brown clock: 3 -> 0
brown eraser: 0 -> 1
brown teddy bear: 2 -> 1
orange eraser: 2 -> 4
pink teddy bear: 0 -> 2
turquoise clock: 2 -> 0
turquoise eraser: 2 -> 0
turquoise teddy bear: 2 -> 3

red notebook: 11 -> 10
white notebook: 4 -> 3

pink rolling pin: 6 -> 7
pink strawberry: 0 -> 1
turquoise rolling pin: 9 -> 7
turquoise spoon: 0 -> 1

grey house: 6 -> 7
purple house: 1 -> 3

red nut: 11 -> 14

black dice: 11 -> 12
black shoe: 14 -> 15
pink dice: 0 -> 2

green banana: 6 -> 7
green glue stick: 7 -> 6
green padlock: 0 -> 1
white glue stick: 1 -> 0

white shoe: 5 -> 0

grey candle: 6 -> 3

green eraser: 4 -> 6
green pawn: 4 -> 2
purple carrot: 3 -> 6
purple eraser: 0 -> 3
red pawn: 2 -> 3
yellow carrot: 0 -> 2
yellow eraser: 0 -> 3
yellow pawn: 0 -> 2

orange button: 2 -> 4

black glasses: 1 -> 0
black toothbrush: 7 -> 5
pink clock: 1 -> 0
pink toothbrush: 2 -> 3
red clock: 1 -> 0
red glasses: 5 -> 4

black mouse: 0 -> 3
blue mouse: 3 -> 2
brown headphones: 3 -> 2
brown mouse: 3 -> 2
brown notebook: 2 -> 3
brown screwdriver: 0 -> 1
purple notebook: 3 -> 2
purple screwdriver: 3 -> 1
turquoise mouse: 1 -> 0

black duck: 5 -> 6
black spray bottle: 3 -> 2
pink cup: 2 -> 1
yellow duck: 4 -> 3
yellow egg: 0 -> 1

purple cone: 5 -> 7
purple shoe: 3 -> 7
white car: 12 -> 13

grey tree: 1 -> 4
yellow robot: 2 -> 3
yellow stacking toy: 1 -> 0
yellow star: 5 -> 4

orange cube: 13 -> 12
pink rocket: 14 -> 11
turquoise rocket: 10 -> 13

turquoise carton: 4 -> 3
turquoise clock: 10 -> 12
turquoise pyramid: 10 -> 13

□ □ □ □ □

What you have to do: Copy out each line of the records character for character.

Your solution:
brown clock: 3 -> 0
brown eraser: 0 -> 1
brown teddy bear: 2 -> 1
orange eraser: 2 -> 4
pink teddy bear: 0 -> 2
turquoise clock: 2 -> 0
turquoise eraser: 2 -> 0
turquoise teddy bear: 2 -> 3

red notebook: 11 -> 10
white notebook: 4 -> 3

pink rolling pin: 6 -> 7
pink strawberry: 0 -> 1
turquoise rolling pin: 9 -> 7
turquoise spoon: 0 -> 1

grey house: 6 -> 7
purple house: 1 -> 3

red nut: 11 -> 14

black dice: 11 -> 12
black shoe: 14 -> 15
pink dice: 0 -> 2

green banana: 6 -> 7
green glue stick: 7 -> 6
green padlock: 0 -> 1
white glue stick: 1 -> 0

white shoe: 5 -> 0

grey candle: 6 -> 3

green eraser: 4 -> 6
green pawn: 4 -> 2
purple carrot: 3 -> 6
purple eraser: 0 -> 3
red pawn: 2 -> 3
yellow carrot: 0 -> 2
yellow eraser: 0 -> 3
yellow pawn: 0 -> 2

orange button: 2 -> 4

black glasses: 1 -> 0
black toothbrush: 7 -> 5
pink clock: 1 -> 0
pink toothbrush: 2 -> 3
red clock: 1 -> 0
red glasses: 5 -> 4

black mouse: 0 -> 3
blue mouse: 3 -> 2
brown headphones: 3 -> 2
brown mouse: 3 -> 2
brown notebook: 2 -> 3
brown screwdriver: 0 -> 1
purple notebook: 3 -> 2
purple screwdriver: 3 -> 1
turquoise mouse: 1 -> 0

black duck: 5 -> 6
black spray bottle: 3 -> 2
pink cup: 2 -> 1
yellow duck: 4 -> 3
yellow egg: 0 -> 1

purple cone: 5 -> 7
purple shoe: 3 -> 7
white car: 12 -> 13

grey tree: 1 -> 4
yellow robot: 2 -> 3
yellow stacking toy: 1 -> 0
yellow star: 5 -> 4

orange cube: 13 -> 12
pink rocket: 14 -> 11
turquoise rocket: 10 -> 13

turquoise carton: 4 -> 3
turquoise clock: 10 -> 12
turquoise pyramid: 10 -> 13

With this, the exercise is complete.